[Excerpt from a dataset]

- - -

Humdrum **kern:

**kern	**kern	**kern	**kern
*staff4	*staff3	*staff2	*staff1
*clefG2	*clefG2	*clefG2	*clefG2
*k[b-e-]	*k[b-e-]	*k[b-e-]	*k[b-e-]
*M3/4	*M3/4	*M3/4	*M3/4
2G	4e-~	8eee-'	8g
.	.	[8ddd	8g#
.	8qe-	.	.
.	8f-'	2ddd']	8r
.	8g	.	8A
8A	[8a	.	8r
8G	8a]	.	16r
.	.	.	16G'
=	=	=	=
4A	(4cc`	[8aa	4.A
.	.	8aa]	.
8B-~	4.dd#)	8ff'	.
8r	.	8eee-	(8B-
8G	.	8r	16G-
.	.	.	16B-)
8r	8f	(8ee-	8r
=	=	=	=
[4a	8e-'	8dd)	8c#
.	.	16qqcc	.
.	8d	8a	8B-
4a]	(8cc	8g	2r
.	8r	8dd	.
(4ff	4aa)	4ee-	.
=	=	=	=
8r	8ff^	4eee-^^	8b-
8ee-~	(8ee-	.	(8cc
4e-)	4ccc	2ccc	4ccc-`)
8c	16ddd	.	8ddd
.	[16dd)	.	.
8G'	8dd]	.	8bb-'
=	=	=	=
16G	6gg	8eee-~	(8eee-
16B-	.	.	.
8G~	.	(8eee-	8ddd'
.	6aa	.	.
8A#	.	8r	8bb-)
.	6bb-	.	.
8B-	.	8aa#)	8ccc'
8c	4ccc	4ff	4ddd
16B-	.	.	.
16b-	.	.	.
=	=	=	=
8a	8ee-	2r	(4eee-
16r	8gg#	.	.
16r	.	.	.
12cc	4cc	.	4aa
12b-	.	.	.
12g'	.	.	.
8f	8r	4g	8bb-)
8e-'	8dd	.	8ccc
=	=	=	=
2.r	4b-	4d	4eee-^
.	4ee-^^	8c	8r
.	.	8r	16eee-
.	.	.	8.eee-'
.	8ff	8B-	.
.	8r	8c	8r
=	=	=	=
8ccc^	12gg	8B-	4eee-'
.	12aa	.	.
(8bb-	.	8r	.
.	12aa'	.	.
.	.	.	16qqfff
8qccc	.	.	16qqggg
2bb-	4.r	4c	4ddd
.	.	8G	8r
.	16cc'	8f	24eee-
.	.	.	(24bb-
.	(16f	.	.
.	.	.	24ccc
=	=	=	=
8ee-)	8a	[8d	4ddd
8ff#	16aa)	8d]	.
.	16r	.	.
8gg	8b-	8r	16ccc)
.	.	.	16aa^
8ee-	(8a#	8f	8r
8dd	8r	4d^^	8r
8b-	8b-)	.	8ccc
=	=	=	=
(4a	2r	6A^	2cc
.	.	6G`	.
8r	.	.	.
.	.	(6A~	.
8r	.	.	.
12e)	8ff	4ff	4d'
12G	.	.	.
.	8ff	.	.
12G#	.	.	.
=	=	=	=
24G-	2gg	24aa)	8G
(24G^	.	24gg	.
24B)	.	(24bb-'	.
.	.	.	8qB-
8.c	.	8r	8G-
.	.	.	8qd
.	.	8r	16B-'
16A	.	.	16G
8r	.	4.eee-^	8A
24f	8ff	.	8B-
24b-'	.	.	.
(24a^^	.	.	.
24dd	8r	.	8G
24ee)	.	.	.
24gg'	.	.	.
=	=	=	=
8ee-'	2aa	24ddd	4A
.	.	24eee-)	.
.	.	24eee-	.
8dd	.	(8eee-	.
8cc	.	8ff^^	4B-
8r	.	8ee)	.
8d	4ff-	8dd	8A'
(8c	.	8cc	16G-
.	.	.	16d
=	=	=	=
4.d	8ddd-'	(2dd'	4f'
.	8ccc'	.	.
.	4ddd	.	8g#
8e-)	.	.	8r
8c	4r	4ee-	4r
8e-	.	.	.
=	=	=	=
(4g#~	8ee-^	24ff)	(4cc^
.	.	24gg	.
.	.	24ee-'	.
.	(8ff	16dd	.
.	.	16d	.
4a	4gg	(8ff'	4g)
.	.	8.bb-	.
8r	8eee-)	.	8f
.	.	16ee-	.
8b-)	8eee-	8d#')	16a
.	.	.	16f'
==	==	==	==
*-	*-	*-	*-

- - -

Job: Copy every line of the records above without changing anything.

Solution to this task:
Humdrum **kern:

**kern	**kern	**kern	**kern
*staff4	*staff3	*staff2	*staff1
*clefG2	*clefG2	*clefG2	*clefG2
*k[b-e-]	*k[b-e-]	*k[b-e-]	*k[b-e-]
*M3/4	*M3/4	*M3/4	*M3/4
2G	4e-~	8eee-'	8g
.	.	[8ddd	8g#
.	8qe-	.	.
.	8f-'	2ddd']	8r
.	8g	.	8A
8A	[8a	.	8r
8G	8a]	.	16r
.	.	.	16G'
=	=	=	=
4A	(4cc`	[8aa	4.A
.	.	8aa]	.
8B-~	4.dd#)	8ff'	.
8r	.	8eee-	(8B-
8G	.	8r	16G-
.	.	.	16B-)
8r	8f	(8ee-	8r
=	=	=	=
[4a	8e-'	8dd)	8c#
.	.	16qqcc	.
.	8d	8a	8B-
4a]	(8cc	8g	2r
.	8r	8dd	.
(4ff	4aa)	4ee-	.
=	=	=	=
8r	8ff^	4eee-^^	8b-
8ee-~	(8ee-	.	(8cc
4e-)	4ccc	2ccc	4ccc-`)
8c	16ddd	.	8ddd
.	[16dd)	.	.
8G'	8dd]	.	8bb-'
=	=	=	=
16G	6gg	8eee-~	(8eee-
16B-	.	.	.
8G~	.	(8eee-	8ddd'
.	6aa	.	.
8A#	.	8r	8bb-)
.	6bb-	.	.
8B-	.	8aa#)	8ccc'
8c	4ccc	4ff	4ddd
16B-	.	.	.
16b-	.	.	.
=	=	=	=
8a	8ee-	2r	(4eee-
16r	8gg#	.	.
16r	.	.	.
12cc	4cc	.	4aa
12b-	.	.	.
12g'	.	.	.
8f	8r	4g	8bb-)
8e-'	8dd	.	8ccc
=	=	=	=
2.r	4b-	4d	4eee-^
.	4ee-^^	8c	8r
.	.	8r	16eee-
.	.	.	8.eee-'
.	8ff	8B-	.
.	8r	8c	8r
=	=	=	=
8ccc^	12gg	8B-	4eee-'
.	12aa	.	.
(8bb-	.	8r	.
.	12aa'	.	.
.	.	.	16qqfff
8qccc	.	.	16qqggg
2bb-	4.r	4c	4ddd
.	.	8G	8r
.	16cc'	8f	24eee-
.	.	.	(24bb-
.	(16f	.	.
.	.	.	24ccc
=	=	=	=
8ee-)	8a	[8d	4ddd
8ff#	16aa)	8d]	.
.	16r	.	.
8gg	8b-	8r	16ccc)
.	.	.	16aa^
8ee-	(8a#	8f	8r
8dd	8r	4d^^	8r
8b-	8b-)	.	8ccc
=	=	=	=
(4a	2r	6A^	2cc
.	.	6G`	.
8r	.	.	.
.	.	(6A~	.
8r	.	.	.
12e)	8ff	4ff	4d'
12G	.	.	.
.	8ff	.	.
12G#	.	.	.
=	=	=	=
24G-	2gg	24aa)	8G
(24G^	.	24gg	.
24B)	.	(24bb-'	.
.	.	.	8qB-
8.c	.	8r	8G-
.	.	.	8qd
.	.	8r	16B-'
16A	.	.	16G
8r	.	4.eee-^	8A
24f	8ff	.	8B-
24b-'	.	.	.
(24a^^	.	.	.
24dd	8r	.	8G
24ee)	.	.	.
24gg'	.	.	.
=	=	=	=
8ee-'	2aa	24ddd	4A
.	.	24eee-)	.
.	.	24eee-	.
8dd	.	(8eee-	.
8cc	.	8ff^^	4B-
8r	.	8ee)	.
8d	4ff-	8dd	8A'
(8c	.	8cc	16G-
.	.	.	16d
=	=	=	=
4.d	8ddd-'	(2dd'	4f'
.	8ccc'	.	.
.	4ddd	.	8g#
8e-)	.	.	8r
8c	4r	4ee-	4r
8e-	.	.	.
=	=	=	=
(4g#~	8ee-^	24ff)	(4cc^
.	.	24gg	.
.	.	24ee-'	.
.	(8ff	16dd	.
.	.	16d	.
4a	4gg	(8ff'	4g)
.	.	8.bb-	.
8r	8eee-)	.	8f
.	.	16ee-	.
8b-)	8eee-	8d#')	16a
.	.	.	16f'
==	==	==	==
*-	*-	*-	*-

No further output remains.